**WHAT TO DO**
Within the entries below, the lines from the one with "red brick C2 level 2 -> none" through the one with "yellow brick J8:J9" are to be set down exactly, both ends kept.

**PROVIDED RECORDS**
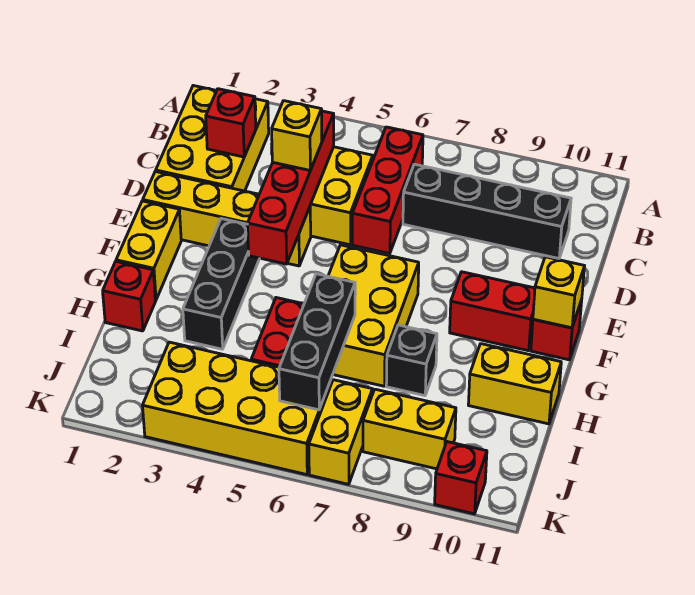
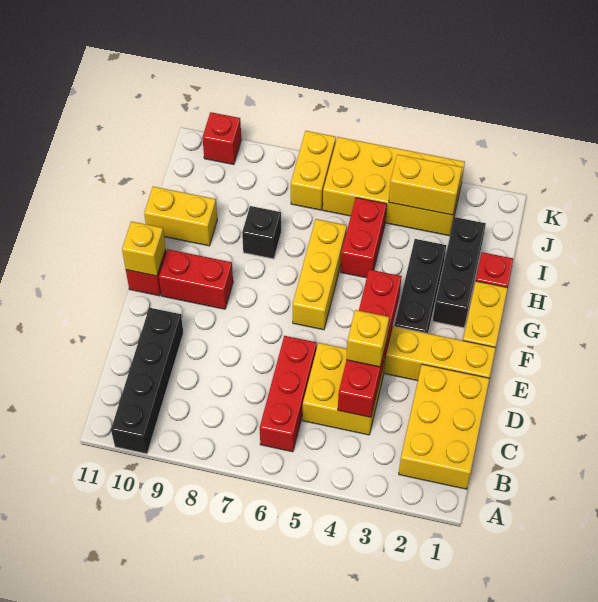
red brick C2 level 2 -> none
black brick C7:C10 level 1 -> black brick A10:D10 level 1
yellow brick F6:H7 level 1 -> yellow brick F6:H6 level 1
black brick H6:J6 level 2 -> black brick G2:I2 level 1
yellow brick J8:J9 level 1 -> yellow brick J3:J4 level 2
==
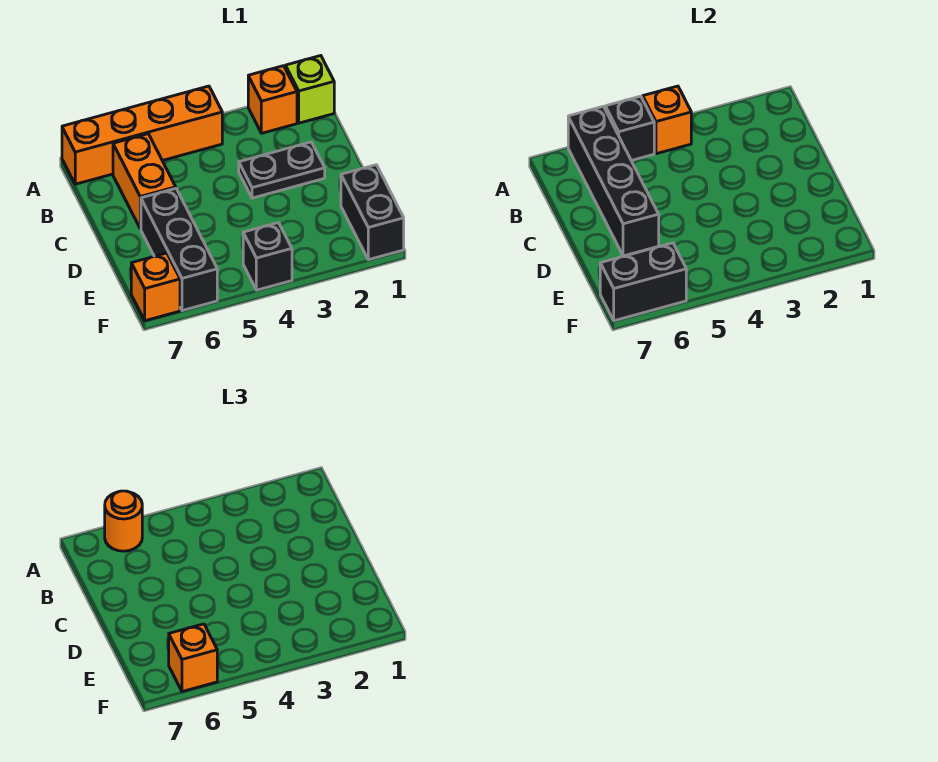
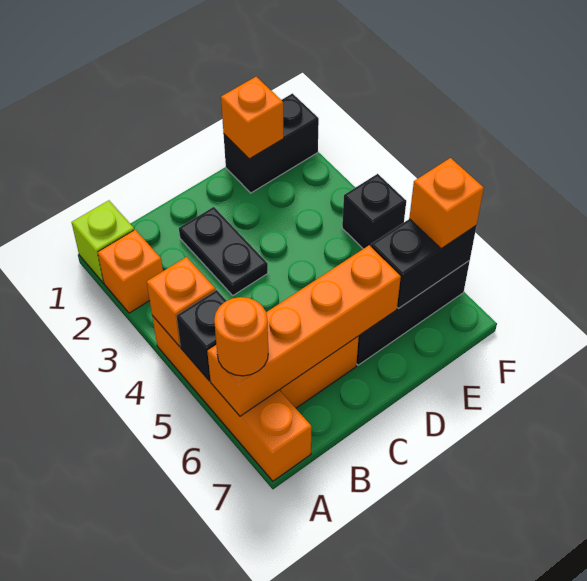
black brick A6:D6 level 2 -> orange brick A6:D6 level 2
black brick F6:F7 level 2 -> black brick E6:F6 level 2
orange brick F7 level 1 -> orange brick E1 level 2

**EXPECTED OUTPUT**
red brick C2 level 2 -> none
black brick C7:C10 level 1 -> black brick A10:D10 level 1
yellow brick F6:H7 level 1 -> yellow brick F6:H6 level 1
black brick H6:J6 level 2 -> black brick G2:I2 level 1
yellow brick J8:J9 level 1 -> yellow brick J3:J4 level 2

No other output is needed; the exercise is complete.